— Your assignment —
Please transcribe every record below exactly as written.

— Materials provided —

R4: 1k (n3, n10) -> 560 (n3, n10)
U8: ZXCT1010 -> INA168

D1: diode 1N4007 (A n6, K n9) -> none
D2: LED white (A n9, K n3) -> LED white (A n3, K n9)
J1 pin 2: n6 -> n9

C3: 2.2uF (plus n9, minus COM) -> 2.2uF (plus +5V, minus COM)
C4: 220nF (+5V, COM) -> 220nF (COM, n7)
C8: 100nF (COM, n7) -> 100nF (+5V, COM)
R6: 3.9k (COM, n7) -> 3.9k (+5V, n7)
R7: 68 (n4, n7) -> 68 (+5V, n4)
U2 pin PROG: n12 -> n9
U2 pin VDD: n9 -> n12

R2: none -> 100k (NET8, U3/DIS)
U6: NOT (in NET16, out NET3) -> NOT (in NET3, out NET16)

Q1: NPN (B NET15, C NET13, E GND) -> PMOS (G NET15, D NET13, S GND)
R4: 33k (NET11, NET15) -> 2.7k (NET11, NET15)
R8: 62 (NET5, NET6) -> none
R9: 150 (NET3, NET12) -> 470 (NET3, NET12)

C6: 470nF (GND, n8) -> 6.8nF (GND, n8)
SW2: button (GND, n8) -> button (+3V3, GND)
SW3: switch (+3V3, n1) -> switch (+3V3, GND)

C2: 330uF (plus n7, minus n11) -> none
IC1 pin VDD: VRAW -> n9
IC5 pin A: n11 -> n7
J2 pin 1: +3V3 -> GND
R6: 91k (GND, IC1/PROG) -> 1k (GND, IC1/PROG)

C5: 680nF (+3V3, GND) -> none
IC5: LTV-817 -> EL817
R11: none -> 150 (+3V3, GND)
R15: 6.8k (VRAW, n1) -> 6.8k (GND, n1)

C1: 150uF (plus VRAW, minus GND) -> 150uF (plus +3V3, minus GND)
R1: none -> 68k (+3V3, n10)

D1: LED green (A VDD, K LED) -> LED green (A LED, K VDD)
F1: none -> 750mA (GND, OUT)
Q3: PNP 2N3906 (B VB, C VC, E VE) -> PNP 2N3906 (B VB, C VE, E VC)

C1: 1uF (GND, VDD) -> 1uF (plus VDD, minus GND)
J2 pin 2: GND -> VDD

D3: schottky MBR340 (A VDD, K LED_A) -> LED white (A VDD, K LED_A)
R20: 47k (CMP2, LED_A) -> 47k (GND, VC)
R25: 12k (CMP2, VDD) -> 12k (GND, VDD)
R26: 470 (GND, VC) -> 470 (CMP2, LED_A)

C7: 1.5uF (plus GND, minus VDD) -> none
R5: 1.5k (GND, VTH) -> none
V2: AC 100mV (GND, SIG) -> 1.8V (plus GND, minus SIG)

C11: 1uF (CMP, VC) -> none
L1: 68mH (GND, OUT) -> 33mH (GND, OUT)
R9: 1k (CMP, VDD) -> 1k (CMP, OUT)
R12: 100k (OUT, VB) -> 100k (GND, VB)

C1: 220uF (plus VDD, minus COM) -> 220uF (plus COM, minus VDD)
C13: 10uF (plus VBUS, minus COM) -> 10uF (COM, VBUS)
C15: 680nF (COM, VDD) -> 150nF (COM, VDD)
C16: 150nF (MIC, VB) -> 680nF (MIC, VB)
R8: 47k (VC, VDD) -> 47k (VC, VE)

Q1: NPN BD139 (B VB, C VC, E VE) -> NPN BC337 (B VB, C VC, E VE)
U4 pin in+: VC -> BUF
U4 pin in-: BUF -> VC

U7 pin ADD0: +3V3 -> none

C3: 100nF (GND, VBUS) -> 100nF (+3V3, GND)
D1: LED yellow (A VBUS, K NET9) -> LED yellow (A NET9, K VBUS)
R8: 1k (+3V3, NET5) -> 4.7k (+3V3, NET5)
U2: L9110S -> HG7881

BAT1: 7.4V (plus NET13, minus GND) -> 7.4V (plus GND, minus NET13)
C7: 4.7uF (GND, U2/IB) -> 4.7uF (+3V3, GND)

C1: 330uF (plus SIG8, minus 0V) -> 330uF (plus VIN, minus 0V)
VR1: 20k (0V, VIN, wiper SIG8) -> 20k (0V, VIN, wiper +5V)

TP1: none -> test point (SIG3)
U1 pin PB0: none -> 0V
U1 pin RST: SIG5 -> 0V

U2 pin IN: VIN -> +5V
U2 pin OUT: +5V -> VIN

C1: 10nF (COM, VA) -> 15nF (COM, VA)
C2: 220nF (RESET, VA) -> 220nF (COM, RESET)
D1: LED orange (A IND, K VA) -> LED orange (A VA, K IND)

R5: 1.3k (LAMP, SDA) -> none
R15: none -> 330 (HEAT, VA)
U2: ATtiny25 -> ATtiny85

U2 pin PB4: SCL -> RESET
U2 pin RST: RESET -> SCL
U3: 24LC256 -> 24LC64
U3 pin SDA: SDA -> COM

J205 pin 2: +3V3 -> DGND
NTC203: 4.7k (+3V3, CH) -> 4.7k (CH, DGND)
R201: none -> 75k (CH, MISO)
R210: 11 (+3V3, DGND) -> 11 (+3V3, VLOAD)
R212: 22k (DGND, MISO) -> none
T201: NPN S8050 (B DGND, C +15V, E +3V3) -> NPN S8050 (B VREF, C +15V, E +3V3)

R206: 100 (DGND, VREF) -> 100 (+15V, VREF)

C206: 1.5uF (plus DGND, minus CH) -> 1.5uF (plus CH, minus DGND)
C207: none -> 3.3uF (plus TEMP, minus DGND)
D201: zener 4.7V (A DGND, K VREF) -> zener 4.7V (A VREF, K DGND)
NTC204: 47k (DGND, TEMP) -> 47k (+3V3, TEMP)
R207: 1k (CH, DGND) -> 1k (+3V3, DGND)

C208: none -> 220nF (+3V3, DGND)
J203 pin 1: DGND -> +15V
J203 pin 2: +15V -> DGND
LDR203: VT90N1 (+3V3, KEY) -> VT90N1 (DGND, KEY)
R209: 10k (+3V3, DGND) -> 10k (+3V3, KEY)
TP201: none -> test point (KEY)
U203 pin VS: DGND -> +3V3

— Answer to this exercise —
R4: 1k (n3, n10) -> 560 (n3, n10)
U8: ZXCT1010 -> INA168

D1: diode 1N4007 (A n6, K n9) -> none
D2: LED white (A n9, K n3) -> LED white (A n3, K n9)
J1 pin 2: n6 -> n9

C3: 2.2uF (plus n9, minus COM) -> 2.2uF (plus +5V, minus COM)
C4: 220nF (+5V, COM) -> 220nF (COM, n7)
C8: 100nF (COM, n7) -> 100nF (+5V, COM)
R6: 3.9k (COM, n7) -> 3.9k (+5V, n7)
R7: 68 (n4, n7) -> 68 (+5V, n4)
U2 pin PROG: n12 -> n9
U2 pin VDD: n9 -> n12

R2: none -> 100k (NET8, U3/DIS)
U6: NOT (in NET16, out NET3) -> NOT (in NET3, out NET16)

Q1: NPN (B NET15, C NET13, E GND) -> PMOS (G NET15, D NET13, S GND)
R4: 33k (NET11, NET15) -> 2.7k (NET11, NET15)
R8: 62 (NET5, NET6) -> none
R9: 150 (NET3, NET12) -> 470 (NET3, NET12)

C6: 470nF (GND, n8) -> 6.8nF (GND, n8)
SW2: button (GND, n8) -> button (+3V3, GND)
SW3: switch (+3V3, n1) -> switch (+3V3, GND)

C2: 330uF (plus n7, minus n11) -> none
IC1 pin VDD: VRAW -> n9
IC5 pin A: n11 -> n7
J2 pin 1: +3V3 -> GND
R6: 91k (GND, IC1/PROG) -> 1k (GND, IC1/PROG)

C5: 680nF (+3V3, GND) -> none
IC5: LTV-817 -> EL817
R11: none -> 150 (+3V3, GND)
R15: 6.8k (VRAW, n1) -> 6.8k (GND, n1)

C1: 150uF (plus VRAW, minus GND) -> 150uF (plus +3V3, minus GND)
R1: none -> 68k (+3V3, n10)

D1: LED green (A VDD, K LED) -> LED green (A LED, K VDD)
F1: none -> 750mA (GND, OUT)
Q3: PNP 2N3906 (B VB, C VC, E VE) -> PNP 2N3906 (B VB, C VE, E VC)

C1: 1uF (GND, VDD) -> 1uF (plus VDD, minus GND)
J2 pin 2: GND -> VDD

D3: schottky MBR340 (A VDD, K LED_A) -> LED white (A VDD, K LED_A)
R20: 47k (CMP2, LED_A) -> 47k (GND, VC)
R25: 12k (CMP2, VDD) -> 12k (GND, VDD)
R26: 470 (GND, VC) -> 470 (CMP2, LED_A)

C7: 1.5uF (plus GND, minus VDD) -> none
R5: 1.5k (GND, VTH) -> none
V2: AC 100mV (GND, SIG) -> 1.8V (plus GND, minus SIG)

C11: 1uF (CMP, VC) -> none
L1: 68mH (GND, OUT) -> 33mH (GND, OUT)
R9: 1k (CMP, VDD) -> 1k (CMP, OUT)
R12: 100k (OUT, VB) -> 100k (GND, VB)

C1: 220uF (plus VDD, minus COM) -> 220uF (plus COM, minus VDD)
C13: 10uF (plus VBUS, minus COM) -> 10uF (COM, VBUS)
C15: 680nF (COM, VDD) -> 150nF (COM, VDD)
C16: 150nF (MIC, VB) -> 680nF (MIC, VB)
R8: 47k (VC, VDD) -> 47k (VC, VE)

Q1: NPN BD139 (B VB, C VC, E VE) -> NPN BC337 (B VB, C VC, E VE)
U4 pin in+: VC -> BUF
U4 pin in-: BUF -> VC

U7 pin ADD0: +3V3 -> none

C3: 100nF (GND, VBUS) -> 100nF (+3V3, GND)
D1: LED yellow (A VBUS, K NET9) -> LED yellow (A NET9, K VBUS)
R8: 1k (+3V3, NET5) -> 4.7k (+3V3, NET5)
U2: L9110S -> HG7881

BAT1: 7.4V (plus NET13, minus GND) -> 7.4V (plus GND, minus NET13)
C7: 4.7uF (GND, U2/IB) -> 4.7uF (+3V3, GND)

C1: 330uF (plus SIG8, minus 0V) -> 330uF (plus VIN, minus 0V)
VR1: 20k (0V, VIN, wiper SIG8) -> 20k (0V, VIN, wiper +5V)

TP1: none -> test point (SIG3)
U1 pin PB0: none -> 0V
U1 pin RST: SIG5 -> 0V

U2 pin IN: VIN -> +5V
U2 pin OUT: +5V -> VIN

C1: 10nF (COM, VA) -> 15nF (COM, VA)
C2: 220nF (RESET, VA) -> 220nF (COM, RESET)
D1: LED orange (A IND, K VA) -> LED orange (A VA, K IND)

R5: 1.3k (LAMP, SDA) -> none
R15: none -> 330 (HEAT, VA)
U2: ATtiny25 -> ATtiny85

U2 pin PB4: SCL -> RESET
U2 pin RST: RESET -> SCL
U3: 24LC256 -> 24LC64
U3 pin SDA: SDA -> COM

J205 pin 2: +3V3 -> DGND
NTC203: 4.7k (+3V3, CH) -> 4.7k (CH, DGND)
R201: none -> 75k (CH, MISO)
R210: 11 (+3V3, DGND) -> 11 (+3V3, VLOAD)
R212: 22k (DGND, MISO) -> none
T201: NPN S8050 (B DGND, C +15V, E +3V3) -> NPN S8050 (B VREF, C +15V, E +3V3)

R206: 100 (DGND, VREF) -> 100 (+15V, VREF)

C206: 1.5uF (plus DGND, minus CH) -> 1.5uF (plus CH, minus DGND)
C207: none -> 3.3uF (plus TEMP, minus DGND)
D201: zener 4.7V (A DGND, K VREF) -> zener 4.7V (A VREF, K DGND)
NTC204: 47k (DGND, TEMP) -> 47k (+3V3, TEMP)
R207: 1k (CH, DGND) -> 1k (+3V3, DGND)

C208: none -> 220nF (+3V3, DGND)
J203 pin 1: DGND -> +15V
J203 pin 2: +15V -> DGND
LDR203: VT90N1 (+3V3, KEY) -> VT90N1 (DGND, KEY)
R209: 10k (+3V3, DGND) -> 10k (+3V3, KEY)
TP201: none -> test point (KEY)
U203 pin VS: DGND -> +3V3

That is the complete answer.